### Record excerpts

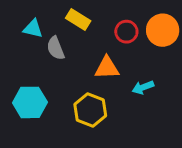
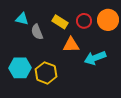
yellow rectangle: (78, 20) -> (60, 22), moved
cyan arrow: (143, 87) -> (95, 58), size x1.5
yellow hexagon: (90, 110) -> (46, 73), moved

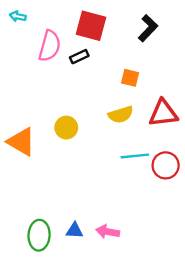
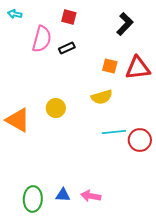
red square: (91, 26) -> (69, 17), moved, size x0.6
red triangle: (163, 113) -> (138, 68), moved

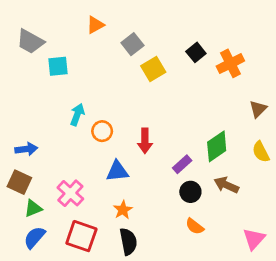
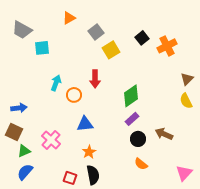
red arrow: (145, 141) -> (95, 79), moved
green diamond: (217, 146) -> (131, 96), moved
yellow semicircle: (261, 152) -> (186, 101), moved
red square: (81, 236) -> (70, 178), moved, size x0.6

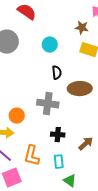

### Exercise requirements
Go to the line that contains "red square: (91, 26)" and copy it and every line after it through the end of the entries, exactly, without the pictures.

### Response to this task
red square: (91, 26) -> (69, 17), moved, size x0.6
red triangle: (163, 113) -> (138, 68), moved

red arrow: (145, 141) -> (95, 79), moved
green diamond: (217, 146) -> (131, 96), moved
yellow semicircle: (261, 152) -> (186, 101), moved
red square: (81, 236) -> (70, 178), moved, size x0.6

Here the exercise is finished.